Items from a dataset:

* * *

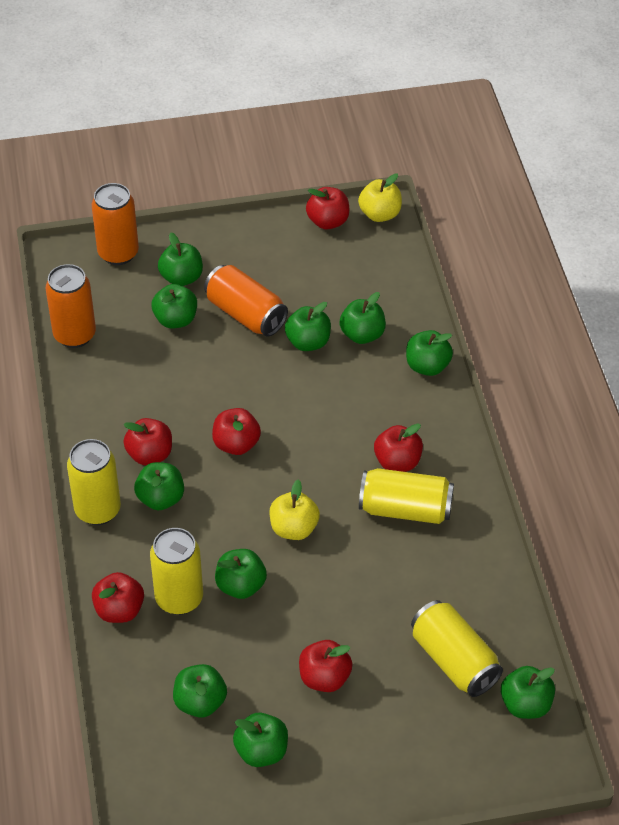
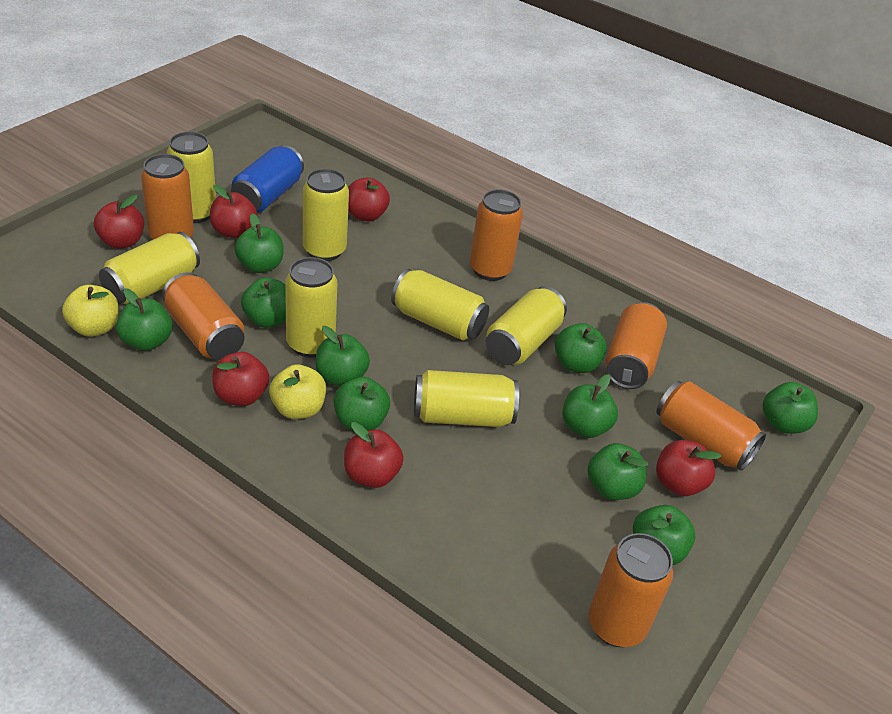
blue can: 0 -> 1
orange can: 3 -> 6
yellow can: 4 -> 7

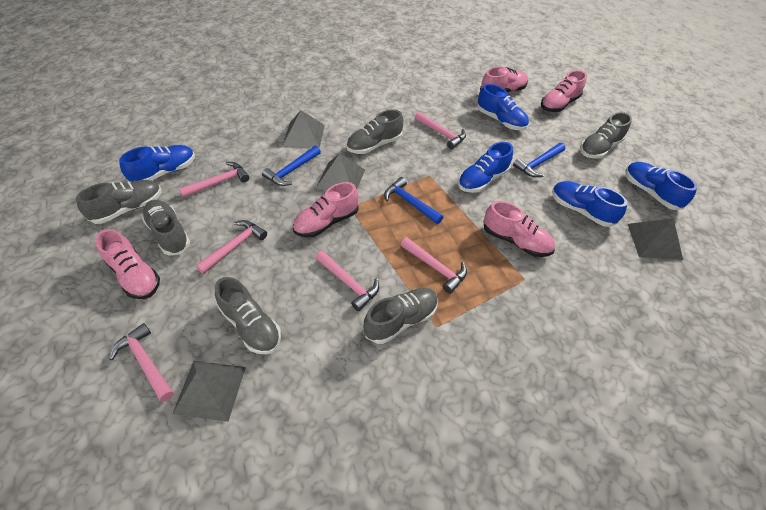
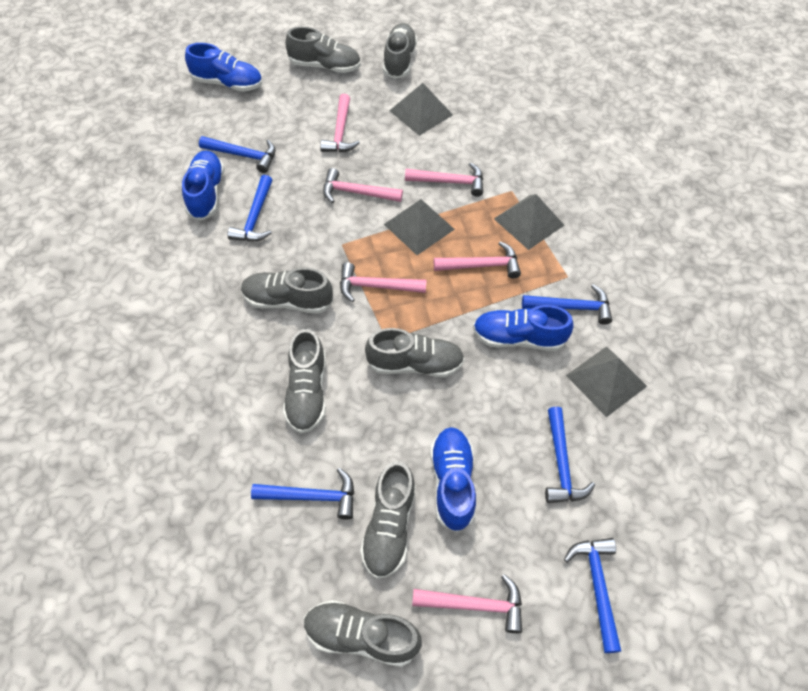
blue hammer: 3 -> 6
blue shoe: 5 -> 4
grey shoe: 6 -> 7
pink shoe: 5 -> 0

* * *

Action item =
The entries above are to be copied exactly, with every picture left out.

Output =
blue can: 0 -> 1
orange can: 3 -> 6
yellow can: 4 -> 7

blue hammer: 3 -> 6
blue shoe: 5 -> 4
grey shoe: 6 -> 7
pink shoe: 5 -> 0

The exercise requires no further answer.